PROBLEM
In your copy of the entries below, keep every word exactly and leave out all images.

DATA
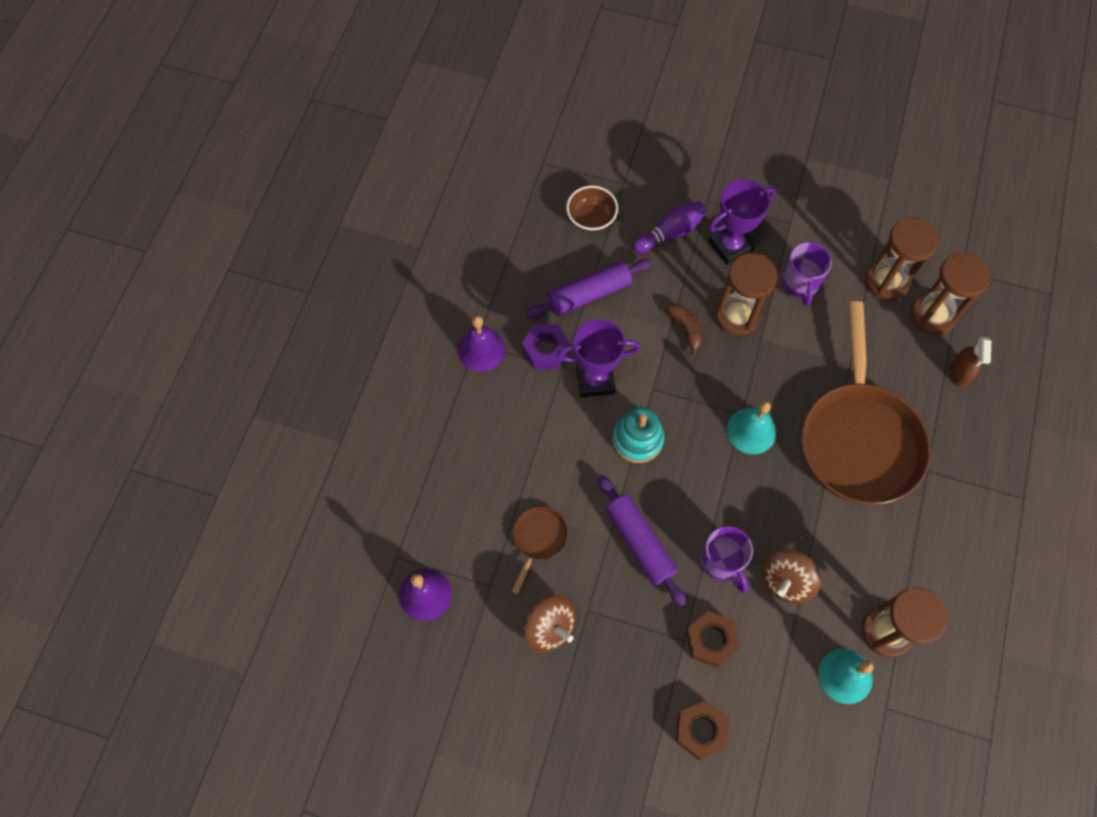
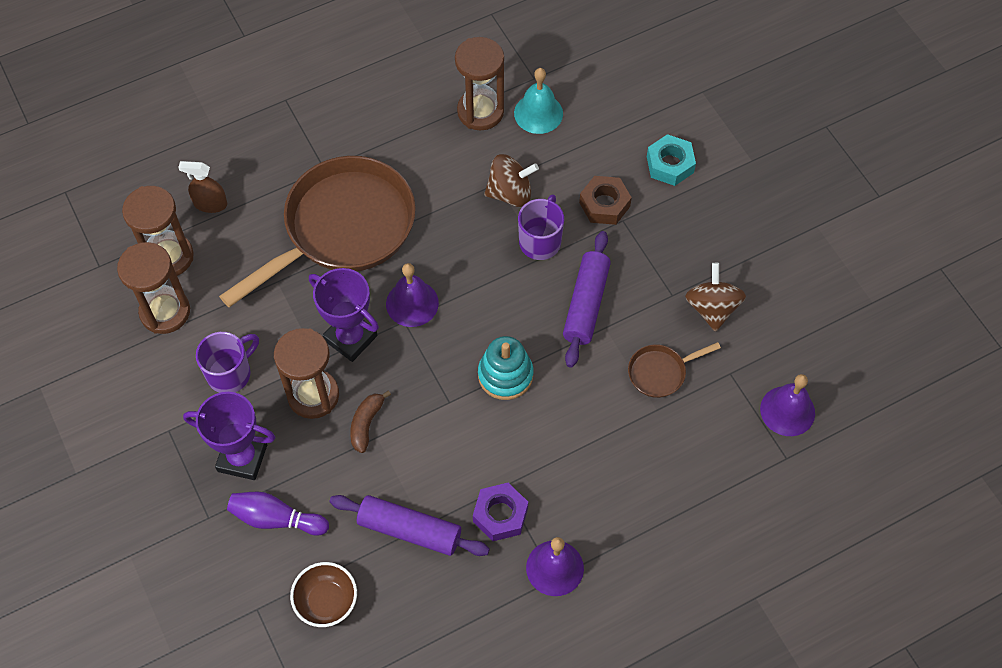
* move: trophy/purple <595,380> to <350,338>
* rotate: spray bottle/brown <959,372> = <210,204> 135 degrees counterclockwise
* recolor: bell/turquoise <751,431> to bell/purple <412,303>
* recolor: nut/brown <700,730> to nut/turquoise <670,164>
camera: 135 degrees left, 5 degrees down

REPLY TO THE EXERCISE
* move: trophy/purple <595,380> to <350,338>
* rotate: spray bottle/brown <959,372> = <210,204> 135 degrees counterclockwise
* recolor: bell/turquoise <751,431> to bell/purple <412,303>
* recolor: nut/brown <700,730> to nut/turquoise <670,164>
camera: 135 degrees left, 5 degrees down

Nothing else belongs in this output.